Dataset records:
§ §
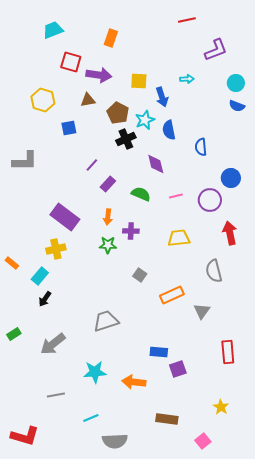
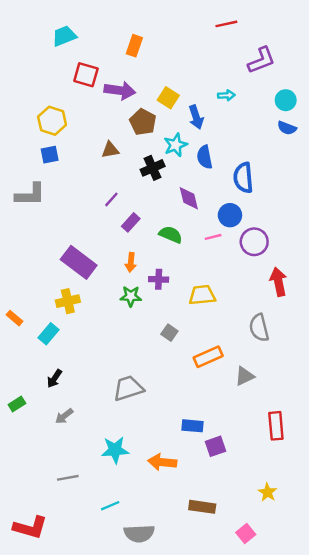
yellow square: (139, 81) -> (168, 98), turned 30
brown triangle: (88, 100) -> (110, 150), moved
brown pentagon: (118, 113) -> (143, 122), moved
blue square: (69, 128) -> (50, 155), moved
blue semicircle: (201, 147) -> (243, 178), size x1.4
blue circle: (231, 178) -> (230, 215), moved
yellow trapezoid: (179, 238) -> (202, 295), moved
black arrow: (45, 299) -> (54, 379), moved
gray triangle: (202, 311) -> (245, 376), turned 30
gray arrow: (53, 344) -> (64, 416), size x0.6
§ §
--- Task description ---
Check each line of the entries for the string "yellow". Copy the lines that have it.

--- Task response ---
yellow square: (139, 81) -> (168, 98), turned 30
yellow trapezoid: (179, 238) -> (202, 295), moved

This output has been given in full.